### REQUIRED ACTION
Every entry must reappear in your answer exactly as written, though its pictures must not.

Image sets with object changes
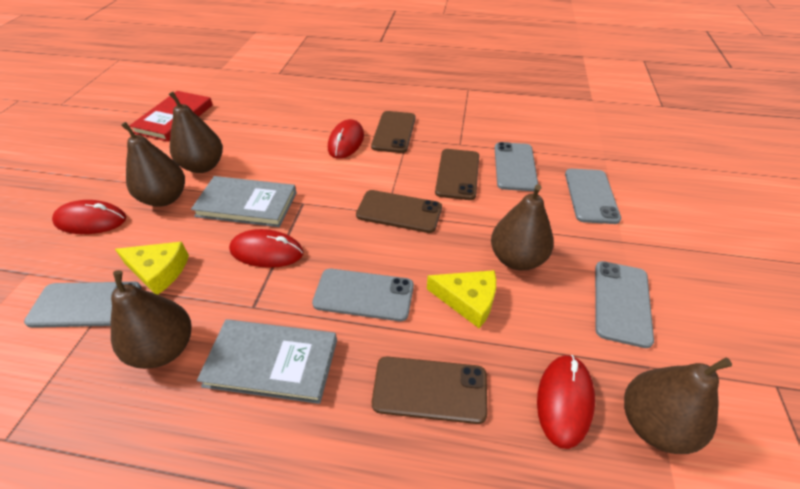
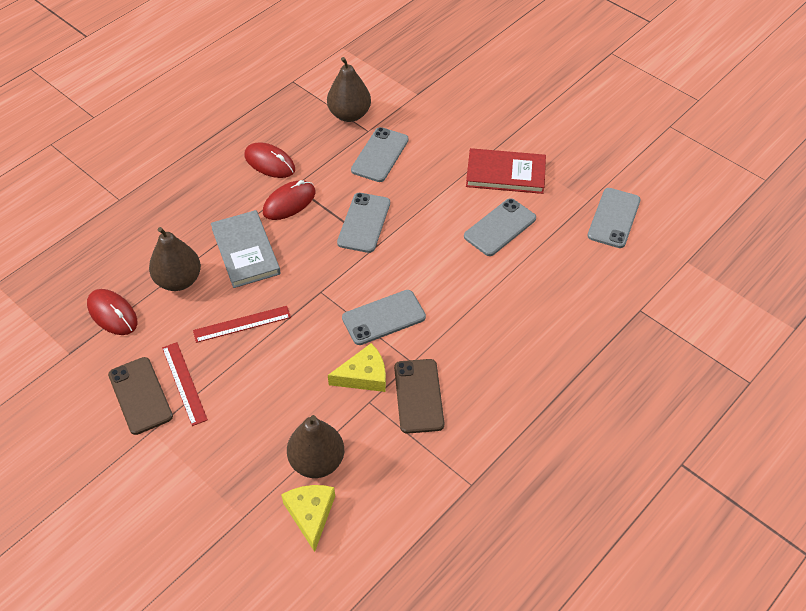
brown pear: 5 -> 3
brown phone: 4 -> 2
grey book: 2 -> 1
red mouse: 4 -> 3
red ruler: 0 -> 2

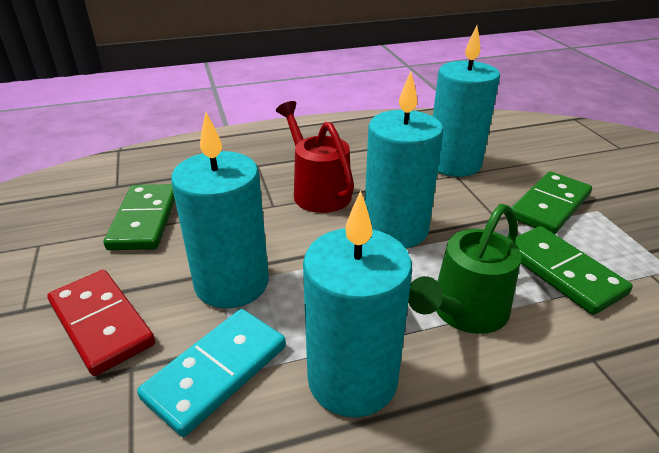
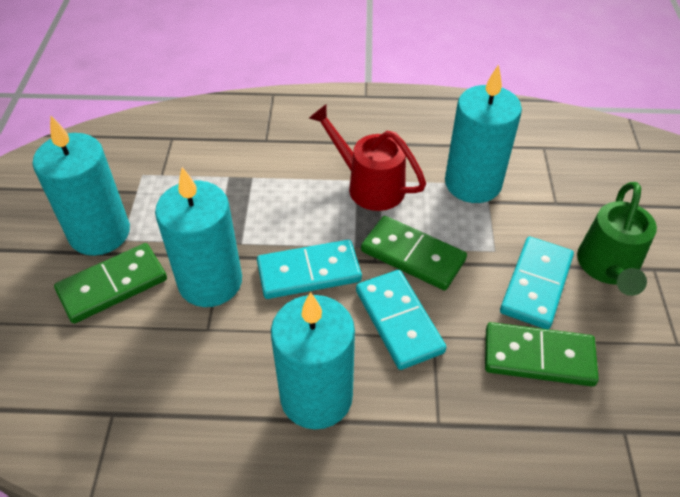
red domino: 1 -> 0
turquoise domino: 1 -> 3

### YOUR RESPONSE
brown pear: 5 -> 3
brown phone: 4 -> 2
grey book: 2 -> 1
red mouse: 4 -> 3
red ruler: 0 -> 2

red domino: 1 -> 0
turquoise domino: 1 -> 3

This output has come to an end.